[[ MATERIAL PROVIDED, beginning ]]
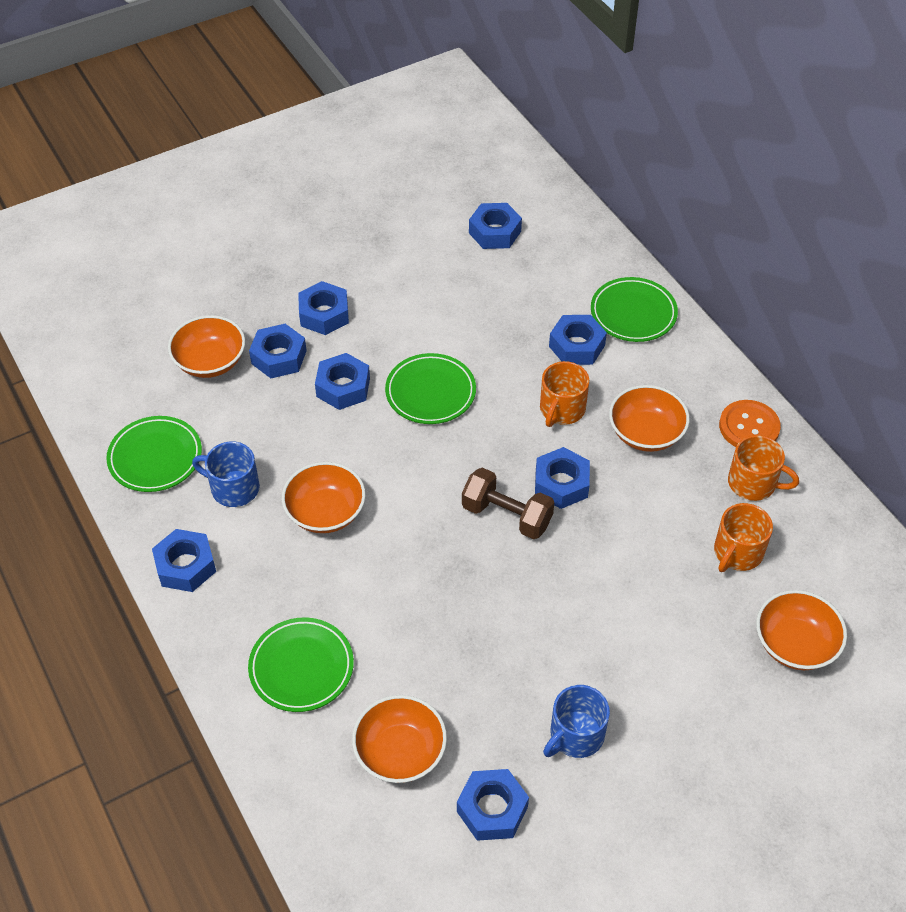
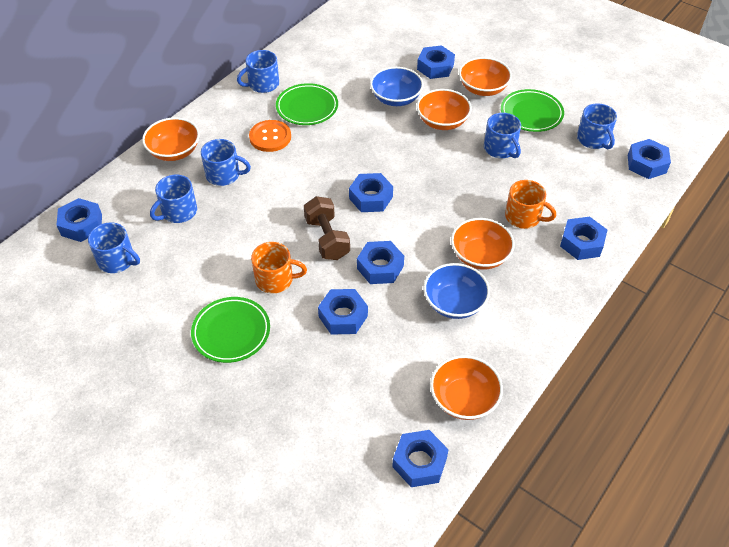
blue bowl: 0 -> 2
blue mug: 2 -> 6
green plate: 4 -> 3
orange mug: 3 -> 2

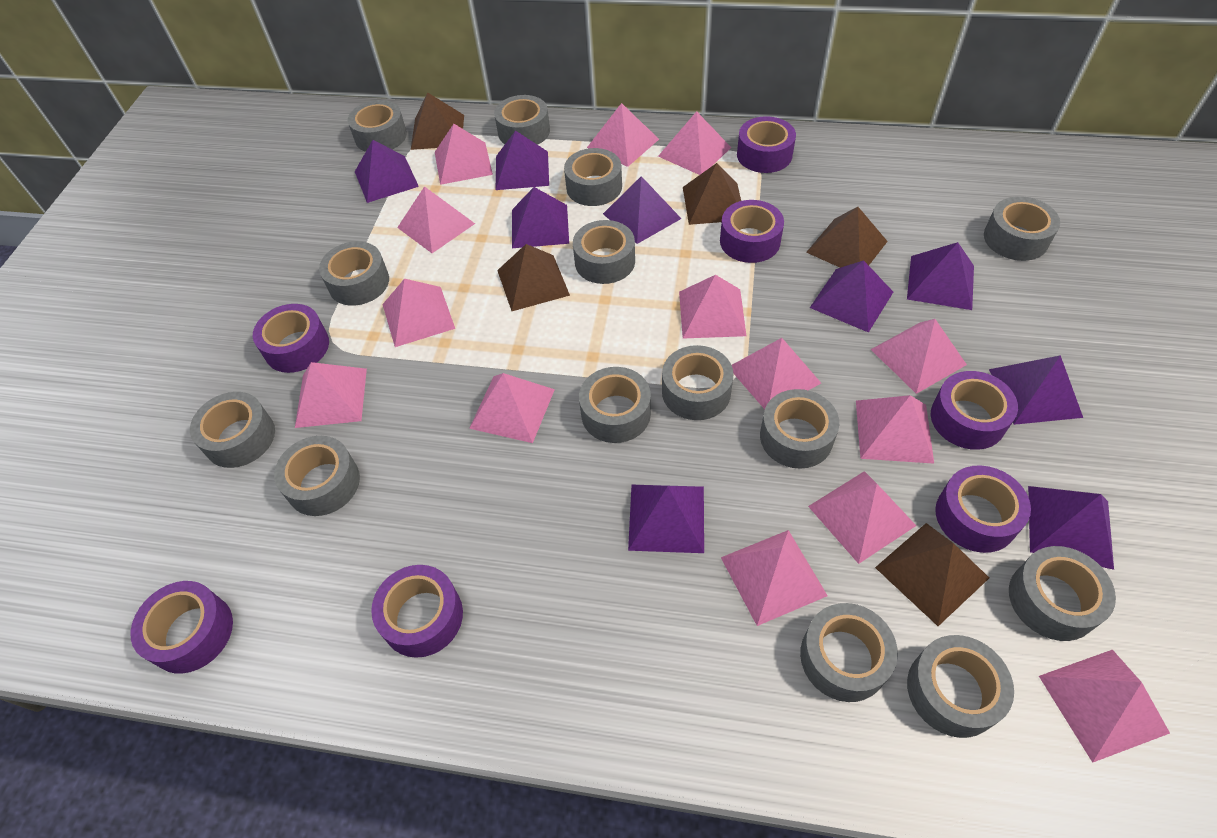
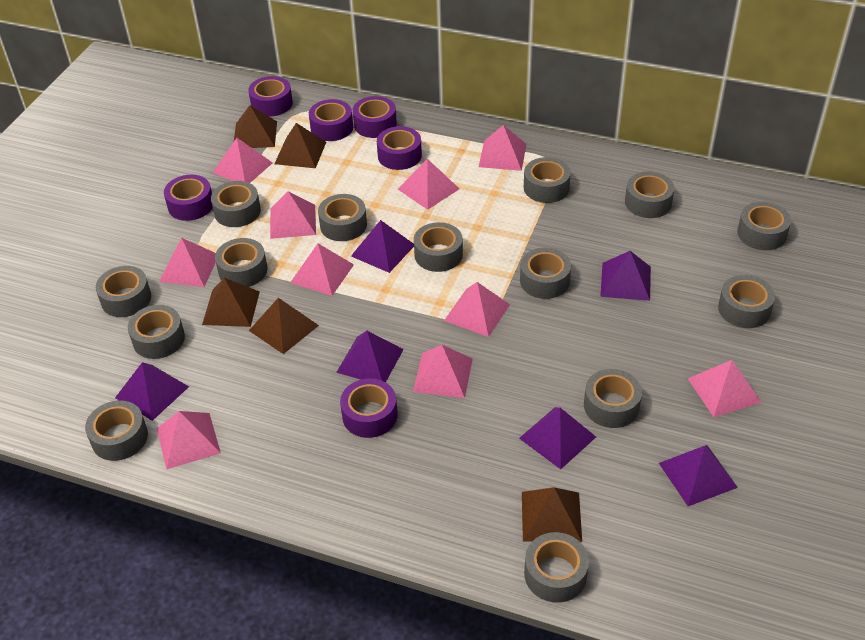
pink pyramid: 14 -> 10
purple pyramid: 9 -> 6
purple tape: 7 -> 6

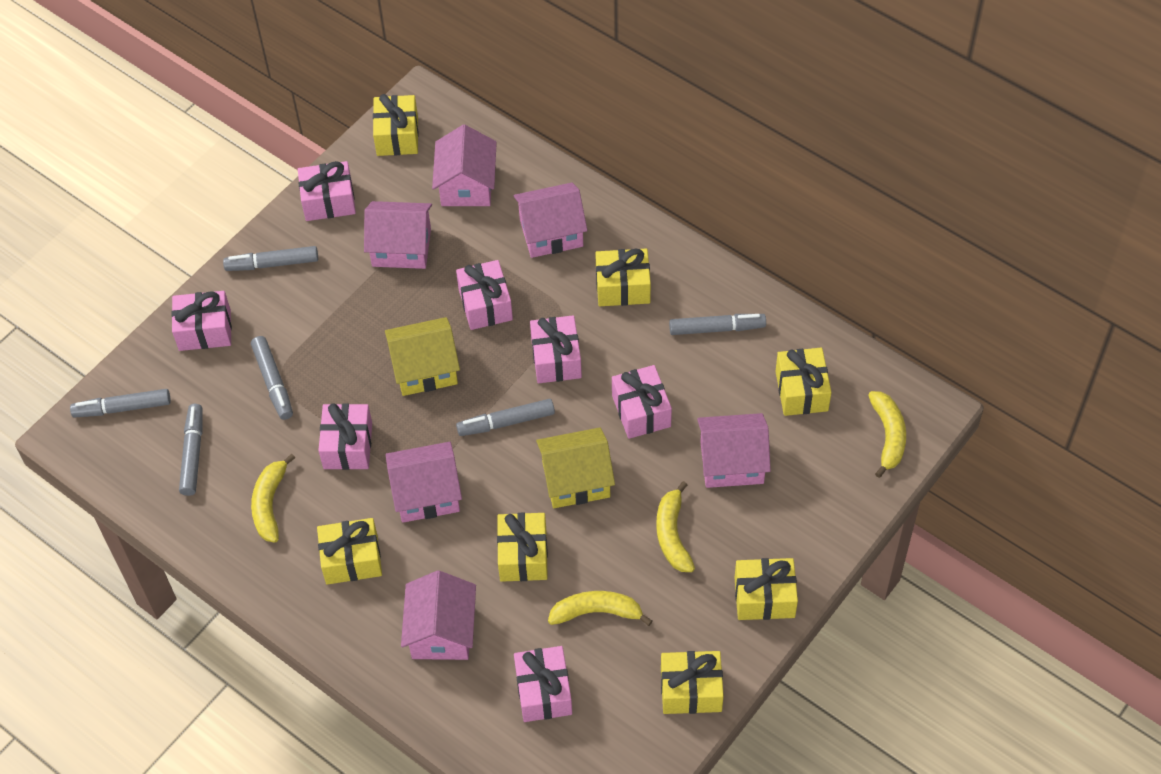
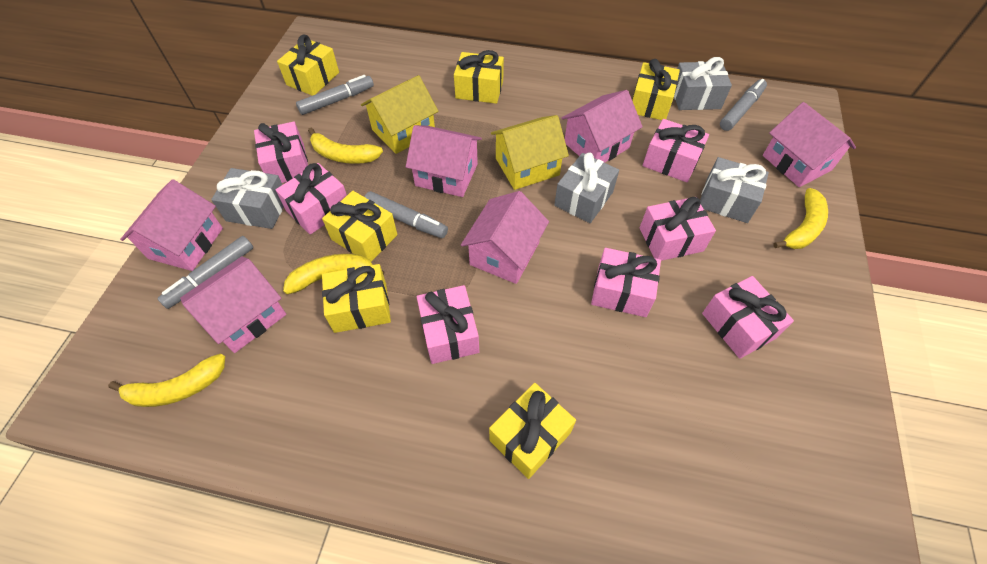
grey gift: 0 -> 4
grey marker: 6 -> 4
yellow gift: 7 -> 6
[[ MATERIAL PROVIDED, end ]]
* ASSIGNMENT *
Restate word for word the lines starting at the one that contains "pink pyramid: 14 -> 10" and ending at the last line of the data. Skip every picture.

* ANSWER TO THIS PROBLEM *
pink pyramid: 14 -> 10
purple pyramid: 9 -> 6
purple tape: 7 -> 6

grey gift: 0 -> 4
grey marker: 6 -> 4
yellow gift: 7 -> 6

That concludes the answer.